Leaving the pictures aside, write out the whole listing below exactly.

§ **Dataset excerpt**:
⟨

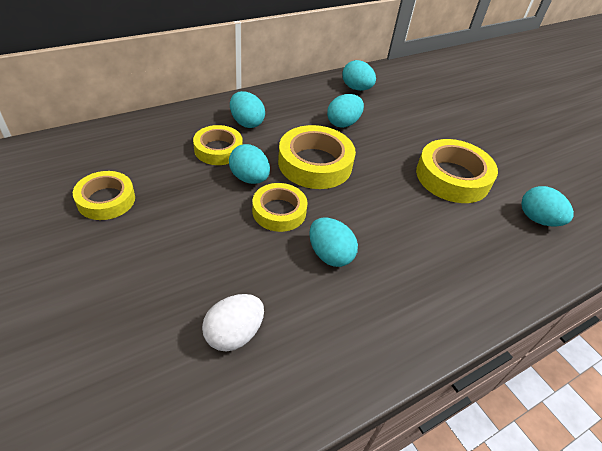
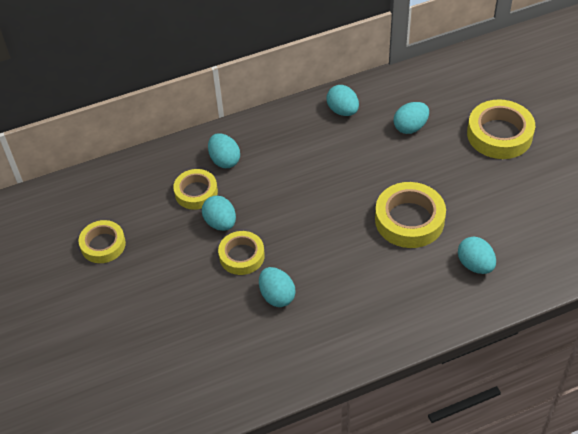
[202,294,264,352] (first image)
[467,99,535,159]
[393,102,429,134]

⟩

§ **Result of the task**:
[202,294,264,352] (first image)
[467,99,535,159]
[393,102,429,134]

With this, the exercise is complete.